**PROBLEM REQUIREMENTS:** Once the line with "ENC pin CLK: B10 -> B14" is found in the material, write out that line and every later line exactly, through the end.
────────
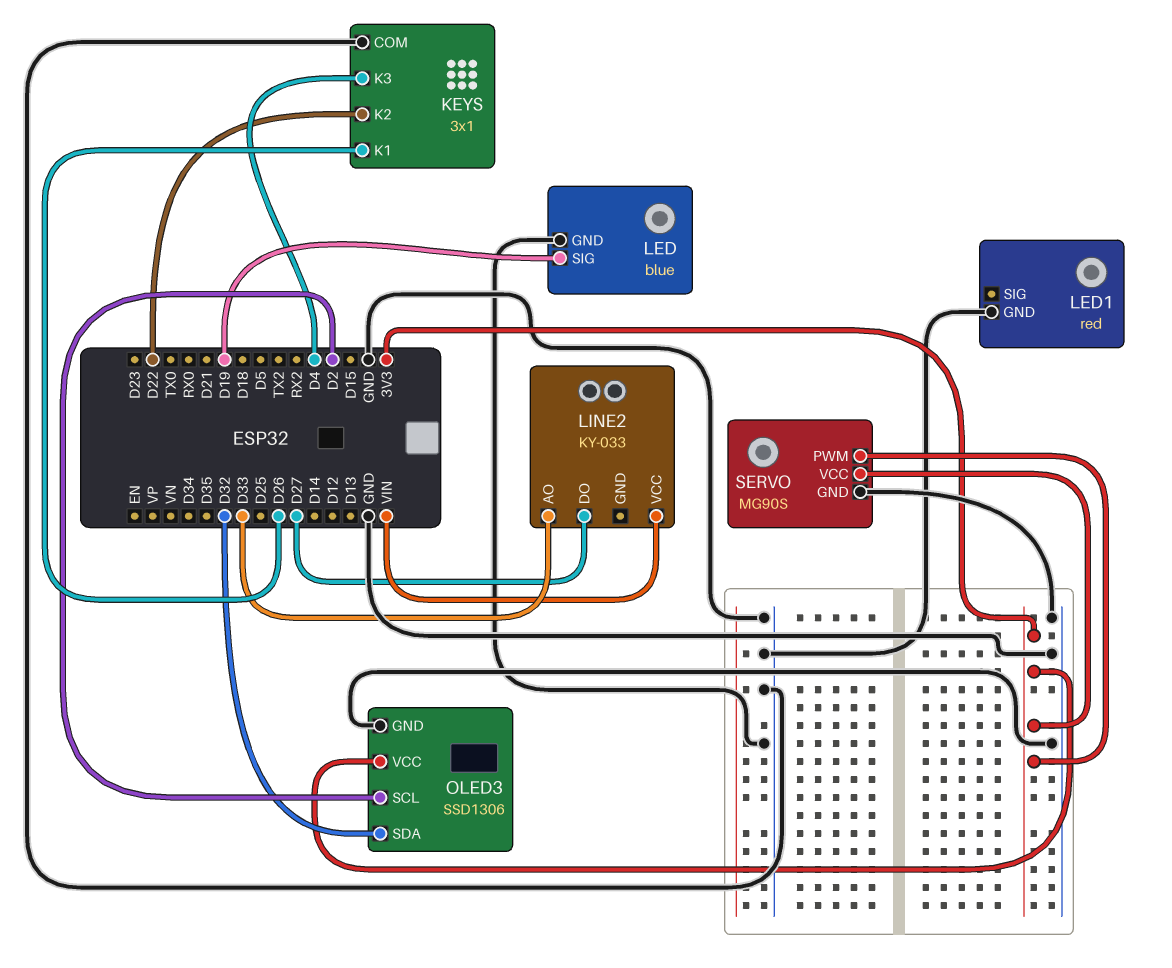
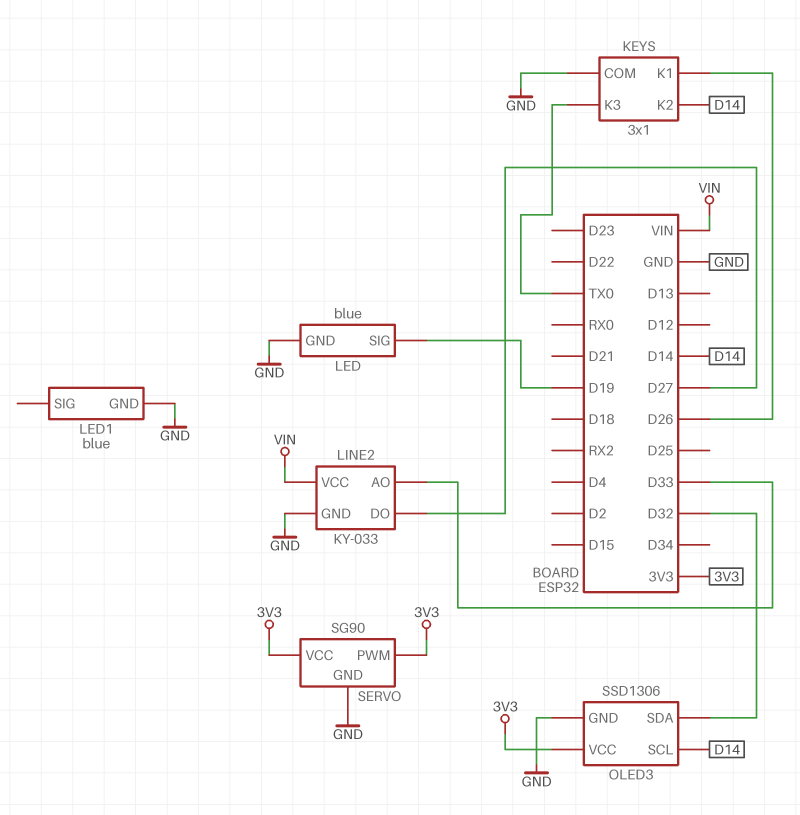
KEYS pin K2: D22 -> D14
KEYS pin K3: D4 -> TX0
LED1: red -> blue
LINE2 pin GND: none -> GND
OLED3 pin SCL: D2 -> D14
SERVO: MG90S -> SG90

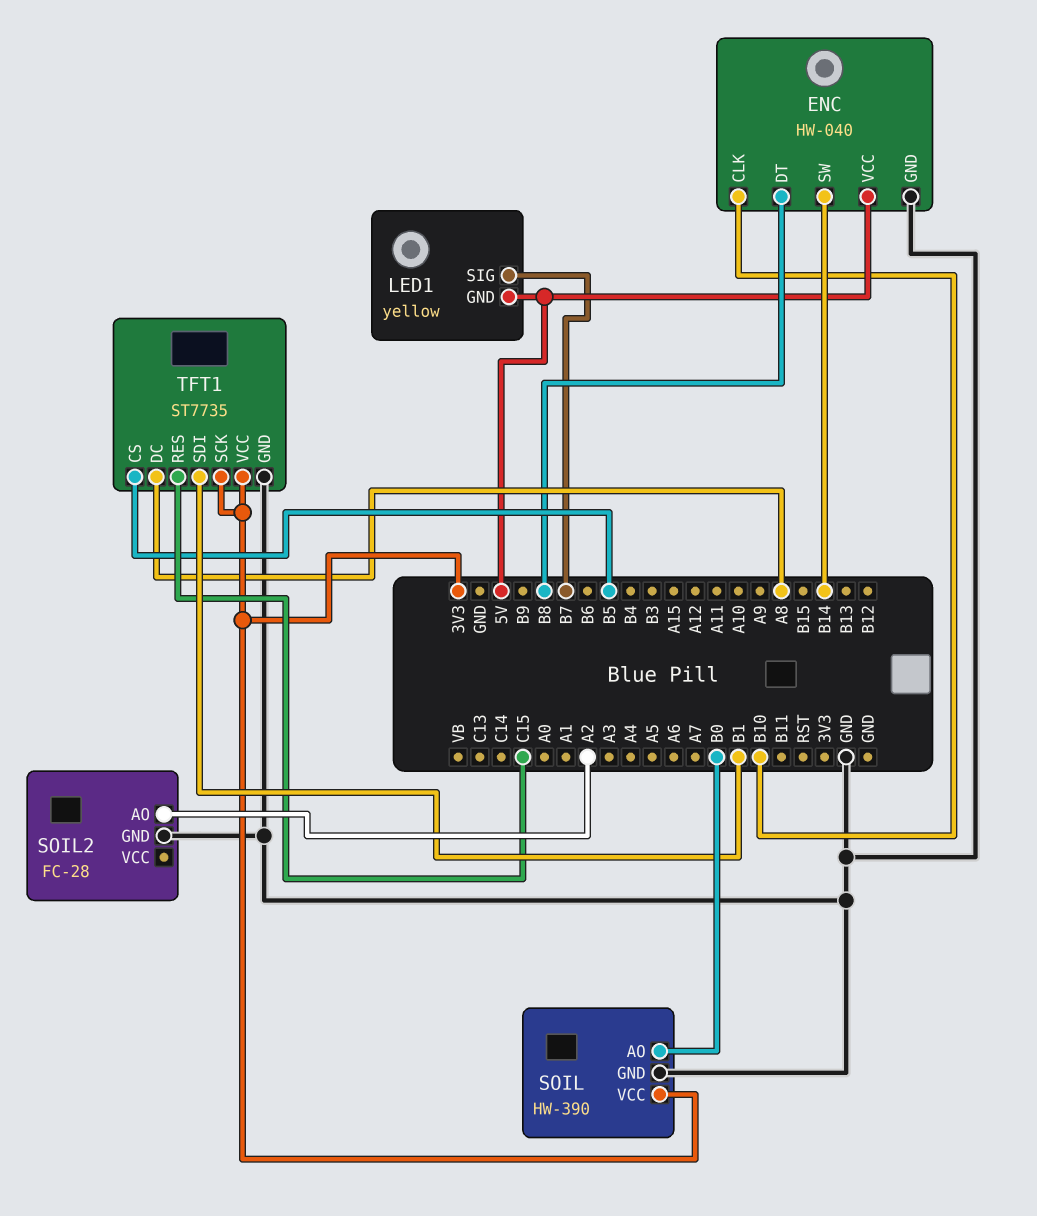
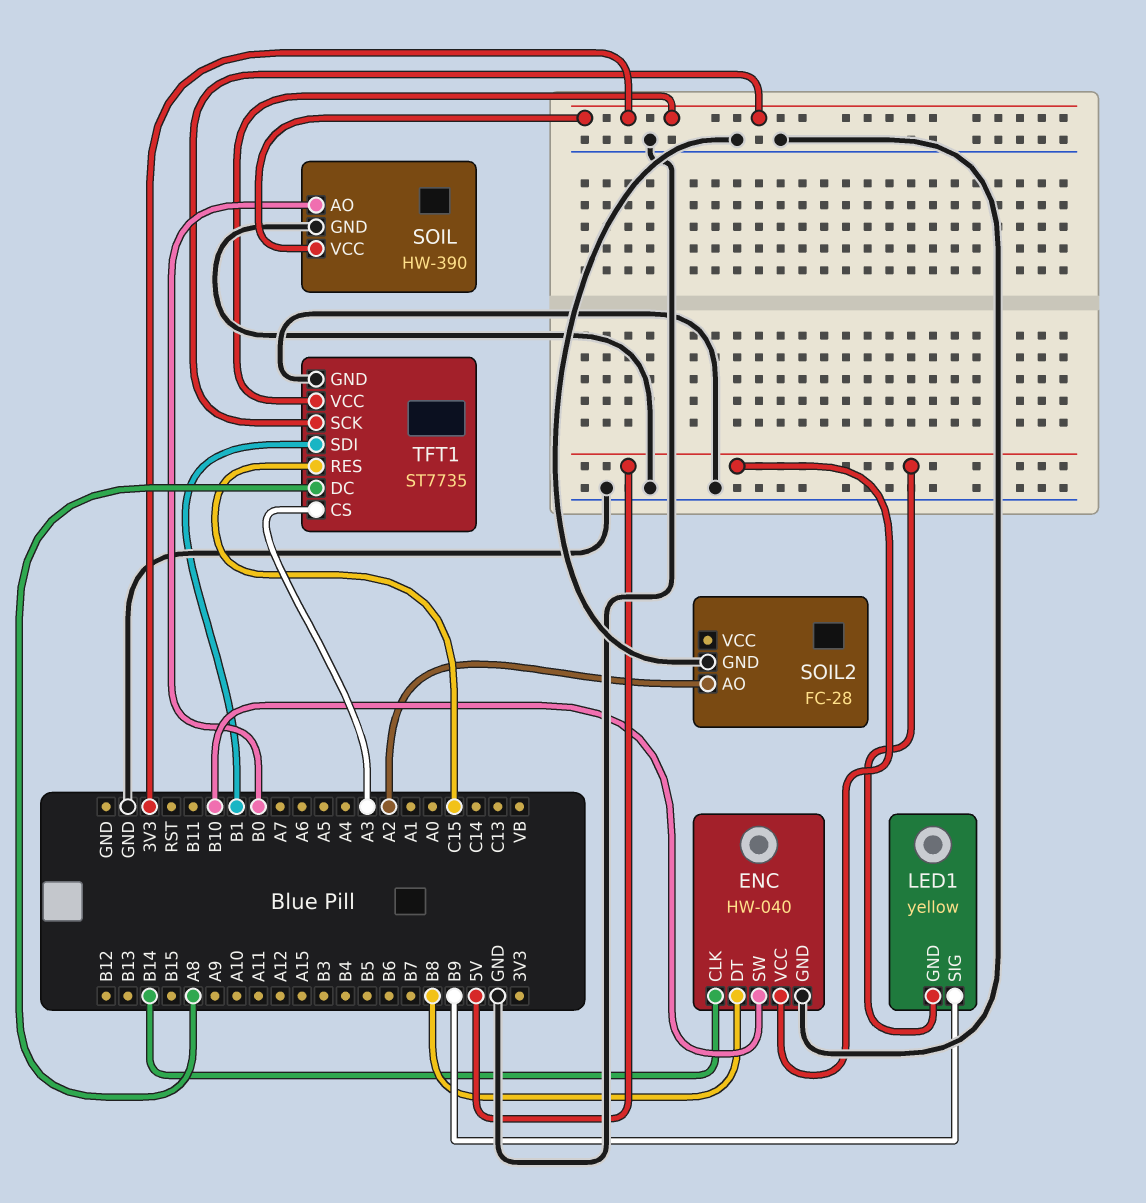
ENC pin CLK: B10 -> B14
ENC pin SW: B14 -> B10
LED1 pin SIG: B7 -> B9
TFT1 pin CS: B5 -> A3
────────
**ANSWER SPACE:**
ENC pin CLK: B10 -> B14
ENC pin SW: B14 -> B10
LED1 pin SIG: B7 -> B9
TFT1 pin CS: B5 -> A3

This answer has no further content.